Among the entries that follow, the required portion opens with the line containing "LUX pin SDA: A0 -> RX" and closes with the line containing "RTC1 pin SQW: D5 -> TX". Give that portion again exactly, and nothing else.

Material provided below:

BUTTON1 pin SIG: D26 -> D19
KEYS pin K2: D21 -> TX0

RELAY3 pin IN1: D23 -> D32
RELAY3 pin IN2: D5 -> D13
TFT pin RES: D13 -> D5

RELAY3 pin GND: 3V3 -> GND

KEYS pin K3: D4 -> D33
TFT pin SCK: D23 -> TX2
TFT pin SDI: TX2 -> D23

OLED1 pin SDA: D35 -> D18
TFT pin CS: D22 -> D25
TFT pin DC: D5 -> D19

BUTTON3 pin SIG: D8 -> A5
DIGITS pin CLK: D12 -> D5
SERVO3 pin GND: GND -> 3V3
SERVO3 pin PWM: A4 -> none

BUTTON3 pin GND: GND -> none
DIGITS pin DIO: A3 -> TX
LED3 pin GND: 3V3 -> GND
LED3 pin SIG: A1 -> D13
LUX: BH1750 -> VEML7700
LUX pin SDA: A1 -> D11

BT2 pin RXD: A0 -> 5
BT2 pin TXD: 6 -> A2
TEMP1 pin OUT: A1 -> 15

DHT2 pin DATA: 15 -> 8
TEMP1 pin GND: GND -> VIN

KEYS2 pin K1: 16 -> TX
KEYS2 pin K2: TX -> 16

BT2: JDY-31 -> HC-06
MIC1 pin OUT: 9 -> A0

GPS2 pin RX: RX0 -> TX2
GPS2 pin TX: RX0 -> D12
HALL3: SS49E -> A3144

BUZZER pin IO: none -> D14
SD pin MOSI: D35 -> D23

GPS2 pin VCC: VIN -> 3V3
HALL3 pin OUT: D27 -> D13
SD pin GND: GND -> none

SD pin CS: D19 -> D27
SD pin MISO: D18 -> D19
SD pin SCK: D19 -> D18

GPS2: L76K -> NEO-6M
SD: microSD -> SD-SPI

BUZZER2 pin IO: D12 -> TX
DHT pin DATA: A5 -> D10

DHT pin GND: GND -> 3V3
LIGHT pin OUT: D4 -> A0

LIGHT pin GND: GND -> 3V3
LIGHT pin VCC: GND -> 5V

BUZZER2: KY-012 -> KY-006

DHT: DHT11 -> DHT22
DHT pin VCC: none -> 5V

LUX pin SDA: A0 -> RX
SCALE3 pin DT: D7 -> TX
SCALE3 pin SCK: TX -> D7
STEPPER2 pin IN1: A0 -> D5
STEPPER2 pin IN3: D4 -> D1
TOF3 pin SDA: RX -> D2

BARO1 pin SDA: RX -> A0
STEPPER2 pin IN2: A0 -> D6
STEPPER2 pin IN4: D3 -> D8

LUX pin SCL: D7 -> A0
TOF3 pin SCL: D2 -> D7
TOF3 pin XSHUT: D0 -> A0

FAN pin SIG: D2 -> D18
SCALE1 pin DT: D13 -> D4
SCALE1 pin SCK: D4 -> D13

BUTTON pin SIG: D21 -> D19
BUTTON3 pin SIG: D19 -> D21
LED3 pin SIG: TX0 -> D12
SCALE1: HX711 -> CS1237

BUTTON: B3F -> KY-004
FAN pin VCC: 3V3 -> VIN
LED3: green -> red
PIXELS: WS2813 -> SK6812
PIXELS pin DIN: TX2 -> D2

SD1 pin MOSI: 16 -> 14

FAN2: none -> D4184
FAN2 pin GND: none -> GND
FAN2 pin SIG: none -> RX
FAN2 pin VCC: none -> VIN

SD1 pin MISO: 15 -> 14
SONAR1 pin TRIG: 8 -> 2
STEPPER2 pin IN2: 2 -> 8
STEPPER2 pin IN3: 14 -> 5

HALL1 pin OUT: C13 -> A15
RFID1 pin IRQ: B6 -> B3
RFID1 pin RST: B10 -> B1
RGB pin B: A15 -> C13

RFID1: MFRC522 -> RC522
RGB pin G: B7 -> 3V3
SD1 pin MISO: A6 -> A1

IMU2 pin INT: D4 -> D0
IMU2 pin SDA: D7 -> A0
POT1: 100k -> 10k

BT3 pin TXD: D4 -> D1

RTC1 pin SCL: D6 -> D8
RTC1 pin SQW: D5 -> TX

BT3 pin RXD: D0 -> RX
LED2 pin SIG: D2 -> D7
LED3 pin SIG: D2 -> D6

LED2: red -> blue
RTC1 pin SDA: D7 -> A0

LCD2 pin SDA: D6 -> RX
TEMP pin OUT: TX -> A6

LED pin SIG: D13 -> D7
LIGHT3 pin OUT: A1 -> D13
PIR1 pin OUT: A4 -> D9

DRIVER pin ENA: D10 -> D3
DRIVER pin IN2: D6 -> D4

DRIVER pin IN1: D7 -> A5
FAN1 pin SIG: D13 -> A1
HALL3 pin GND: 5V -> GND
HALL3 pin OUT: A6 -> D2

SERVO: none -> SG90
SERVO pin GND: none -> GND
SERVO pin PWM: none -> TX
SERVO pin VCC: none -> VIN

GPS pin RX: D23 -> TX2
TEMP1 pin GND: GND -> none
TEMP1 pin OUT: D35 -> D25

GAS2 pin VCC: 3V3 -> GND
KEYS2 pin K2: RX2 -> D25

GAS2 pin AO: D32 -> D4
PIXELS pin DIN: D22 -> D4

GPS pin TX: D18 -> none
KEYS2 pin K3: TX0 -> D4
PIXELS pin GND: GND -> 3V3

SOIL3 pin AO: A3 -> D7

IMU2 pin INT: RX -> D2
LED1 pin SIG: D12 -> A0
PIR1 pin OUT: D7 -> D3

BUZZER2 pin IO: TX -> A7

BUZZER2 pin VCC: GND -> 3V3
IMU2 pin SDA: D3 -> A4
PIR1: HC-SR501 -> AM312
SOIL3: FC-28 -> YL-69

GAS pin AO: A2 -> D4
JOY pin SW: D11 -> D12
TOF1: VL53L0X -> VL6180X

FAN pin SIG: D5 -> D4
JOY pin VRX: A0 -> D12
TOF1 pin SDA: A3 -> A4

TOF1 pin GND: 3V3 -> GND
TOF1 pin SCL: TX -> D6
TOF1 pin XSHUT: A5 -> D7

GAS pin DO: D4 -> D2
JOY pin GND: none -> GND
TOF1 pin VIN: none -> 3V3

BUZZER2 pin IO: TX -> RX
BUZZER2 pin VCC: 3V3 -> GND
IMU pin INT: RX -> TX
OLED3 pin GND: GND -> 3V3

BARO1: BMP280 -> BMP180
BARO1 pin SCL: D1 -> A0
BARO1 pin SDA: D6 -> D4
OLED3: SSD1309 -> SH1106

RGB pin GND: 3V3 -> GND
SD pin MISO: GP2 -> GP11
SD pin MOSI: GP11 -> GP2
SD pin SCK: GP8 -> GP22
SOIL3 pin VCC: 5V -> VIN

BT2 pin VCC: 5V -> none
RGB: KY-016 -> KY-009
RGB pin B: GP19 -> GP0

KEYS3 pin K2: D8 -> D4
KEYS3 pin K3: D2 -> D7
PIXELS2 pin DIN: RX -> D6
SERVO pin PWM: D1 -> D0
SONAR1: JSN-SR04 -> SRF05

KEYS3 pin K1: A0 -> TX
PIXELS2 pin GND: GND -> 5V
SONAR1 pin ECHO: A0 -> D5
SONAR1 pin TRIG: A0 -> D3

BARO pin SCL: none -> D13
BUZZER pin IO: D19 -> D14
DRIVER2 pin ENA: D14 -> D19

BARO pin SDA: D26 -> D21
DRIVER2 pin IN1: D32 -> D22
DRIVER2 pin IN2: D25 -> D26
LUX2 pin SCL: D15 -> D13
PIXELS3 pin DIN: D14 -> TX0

End of Material provided.

Response area.
LUX pin SDA: A0 -> RX
SCALE3 pin DT: D7 -> TX
SCALE3 pin SCK: TX -> D7
STEPPER2 pin IN1: A0 -> D5
STEPPER2 pin IN3: D4 -> D1
TOF3 pin SDA: RX -> D2

BARO1 pin SDA: RX -> A0
STEPPER2 pin IN2: A0 -> D6
STEPPER2 pin IN4: D3 -> D8

LUX pin SCL: D7 -> A0
TOF3 pin SCL: D2 -> D7
TOF3 pin XSHUT: D0 -> A0

FAN pin SIG: D2 -> D18
SCALE1 pin DT: D13 -> D4
SCALE1 pin SCK: D4 -> D13

BUTTON pin SIG: D21 -> D19
BUTTON3 pin SIG: D19 -> D21
LED3 pin SIG: TX0 -> D12
SCALE1: HX711 -> CS1237

BUTTON: B3F -> KY-004
FAN pin VCC: 3V3 -> VIN
LED3: green -> red
PIXELS: WS2813 -> SK6812
PIXELS pin DIN: TX2 -> D2

SD1 pin MOSI: 16 -> 14

FAN2: none -> D4184
FAN2 pin GND: none -> GND
FAN2 pin SIG: none -> RX
FAN2 pin VCC: none -> VIN

SD1 pin MISO: 15 -> 14
SONAR1 pin TRIG: 8 -> 2
STEPPER2 pin IN2: 2 -> 8
STEPPER2 pin IN3: 14 -> 5

HALL1 pin OUT: C13 -> A15
RFID1 pin IRQ: B6 -> B3
RFID1 pin RST: B10 -> B1
RGB pin B: A15 -> C13

RFID1: MFRC522 -> RC522
RGB pin G: B7 -> 3V3
SD1 pin MISO: A6 -> A1

IMU2 pin INT: D4 -> D0
IMU2 pin SDA: D7 -> A0
POT1: 100k -> 10k

BT3 pin TXD: D4 -> D1

RTC1 pin SCL: D6 -> D8
RTC1 pin SQW: D5 -> TX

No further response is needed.